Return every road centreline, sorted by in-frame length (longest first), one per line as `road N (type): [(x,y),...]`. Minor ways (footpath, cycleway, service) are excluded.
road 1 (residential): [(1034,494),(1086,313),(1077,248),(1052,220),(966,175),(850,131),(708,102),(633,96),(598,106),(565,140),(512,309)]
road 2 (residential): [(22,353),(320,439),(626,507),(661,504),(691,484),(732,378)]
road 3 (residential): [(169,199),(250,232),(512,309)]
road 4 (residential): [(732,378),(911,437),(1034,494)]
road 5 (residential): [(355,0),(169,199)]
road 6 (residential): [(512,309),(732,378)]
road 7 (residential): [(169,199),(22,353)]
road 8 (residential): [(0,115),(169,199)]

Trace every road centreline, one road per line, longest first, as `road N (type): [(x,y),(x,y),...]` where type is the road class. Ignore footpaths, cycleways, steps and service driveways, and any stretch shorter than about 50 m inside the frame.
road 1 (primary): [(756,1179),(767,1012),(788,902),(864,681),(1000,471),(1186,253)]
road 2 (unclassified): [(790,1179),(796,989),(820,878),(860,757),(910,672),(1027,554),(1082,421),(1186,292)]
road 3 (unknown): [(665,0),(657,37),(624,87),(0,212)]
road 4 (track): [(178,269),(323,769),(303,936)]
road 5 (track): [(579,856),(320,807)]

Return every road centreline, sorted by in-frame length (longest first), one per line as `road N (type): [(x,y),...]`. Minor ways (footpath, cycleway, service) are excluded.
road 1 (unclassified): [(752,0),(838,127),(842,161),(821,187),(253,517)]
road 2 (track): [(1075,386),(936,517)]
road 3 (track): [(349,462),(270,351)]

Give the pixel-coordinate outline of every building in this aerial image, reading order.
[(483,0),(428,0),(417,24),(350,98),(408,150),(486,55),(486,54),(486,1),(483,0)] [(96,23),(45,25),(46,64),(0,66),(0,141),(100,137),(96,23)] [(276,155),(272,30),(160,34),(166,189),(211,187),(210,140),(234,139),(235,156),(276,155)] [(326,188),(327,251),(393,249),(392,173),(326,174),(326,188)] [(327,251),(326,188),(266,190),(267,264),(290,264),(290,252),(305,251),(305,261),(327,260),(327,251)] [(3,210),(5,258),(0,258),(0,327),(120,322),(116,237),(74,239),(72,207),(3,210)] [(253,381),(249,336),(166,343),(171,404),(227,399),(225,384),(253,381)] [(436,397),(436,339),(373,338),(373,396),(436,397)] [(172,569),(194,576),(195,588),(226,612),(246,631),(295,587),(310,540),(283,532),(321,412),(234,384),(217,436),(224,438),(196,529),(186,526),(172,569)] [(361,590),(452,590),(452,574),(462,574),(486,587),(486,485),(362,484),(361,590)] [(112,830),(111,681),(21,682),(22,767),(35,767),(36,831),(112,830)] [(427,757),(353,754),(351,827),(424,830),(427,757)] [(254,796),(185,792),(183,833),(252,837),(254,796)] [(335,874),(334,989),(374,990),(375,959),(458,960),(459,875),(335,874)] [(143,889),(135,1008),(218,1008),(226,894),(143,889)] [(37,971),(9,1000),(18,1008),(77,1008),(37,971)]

-.-.-

### Task instructions
All the records above need to be restated exactly, line by line.

### Answer section
Return every road centreline, sorted by in-frame length (longest first), one per line as `road N (type): [(x,y),...]`. Minor ways (footpath, cycleway, service) are excluded.
road 1 (residential): [(1034,494),(1086,313),(1077,248),(1052,220),(966,175),(850,131),(708,102),(633,96),(598,106),(565,140),(512,309)]
road 2 (residential): [(22,353),(320,439),(626,507),(661,504),(691,484),(732,378)]
road 3 (residential): [(169,199),(250,232),(512,309)]
road 4 (residential): [(732,378),(911,437),(1034,494)]
road 5 (residential): [(355,0),(169,199)]
road 6 (residential): [(512,309),(732,378)]
road 7 (residential): [(169,199),(22,353)]
road 8 (residential): [(0,115),(169,199)]

Trace every road centreline, one road per line, longest first, as `road N (type): [(x,y),(x,y),...]` where type is the road class. Ignore footpaths, cycleways, steps and service driveways, and any stretch shorter than about 50 m inside the frame.
road 1 (primary): [(756,1179),(767,1012),(788,902),(864,681),(1000,471),(1186,253)]
road 2 (unclassified): [(790,1179),(796,989),(820,878),(860,757),(910,672),(1027,554),(1082,421),(1186,292)]
road 3 (unknown): [(665,0),(657,37),(624,87),(0,212)]
road 4 (track): [(178,269),(323,769),(303,936)]
road 5 (track): [(579,856),(320,807)]

Return every road centreline, sorted by in-frame length (longest first), one per line as `road N (type): [(x,y),...]`. Minor ways (footpath, cycleway, service) are excluded.
road 1 (unclassified): [(752,0),(838,127),(842,161),(821,187),(253,517)]
road 2 (track): [(1075,386),(936,517)]
road 3 (track): [(349,462),(270,351)]

Give the pixel-coordinate outline of every building in this aerial image, reading order.
[(483,0),(428,0),(417,24),(350,98),(408,150),(486,55),(486,54),(486,1),(483,0)] [(96,23),(45,25),(46,64),(0,66),(0,141),(100,137),(96,23)] [(276,155),(272,30),(160,34),(166,189),(211,187),(210,140),(234,139),(235,156),(276,155)] [(326,188),(327,251),(393,249),(392,173),(326,174),(326,188)] [(327,251),(326,188),(266,190),(267,264),(290,264),(290,252),(305,251),(305,261),(327,260),(327,251)] [(3,210),(5,258),(0,258),(0,327),(120,322),(116,237),(74,239),(72,207),(3,210)] [(253,381),(249,336),(166,343),(171,404),(227,399),(225,384),(253,381)] [(436,397),(436,339),(373,338),(373,396),(436,397)] [(172,569),(194,576),(195,588),(226,612),(246,631),(295,587),(310,540),(283,532),(321,412),(234,384),(217,436),(224,438),(196,529),(186,526),(172,569)] [(361,590),(452,590),(452,574),(462,574),(486,587),(486,485),(362,484),(361,590)] [(112,830),(111,681),(21,682),(22,767),(35,767),(36,831),(112,830)] [(427,757),(353,754),(351,827),(424,830),(427,757)] [(254,796),(185,792),(183,833),(252,837),(254,796)] [(335,874),(334,989),(374,990),(375,959),(458,960),(459,875),(335,874)] [(143,889),(135,1008),(218,1008),(226,894),(143,889)] [(37,971),(9,1000),(18,1008),(77,1008),(37,971)]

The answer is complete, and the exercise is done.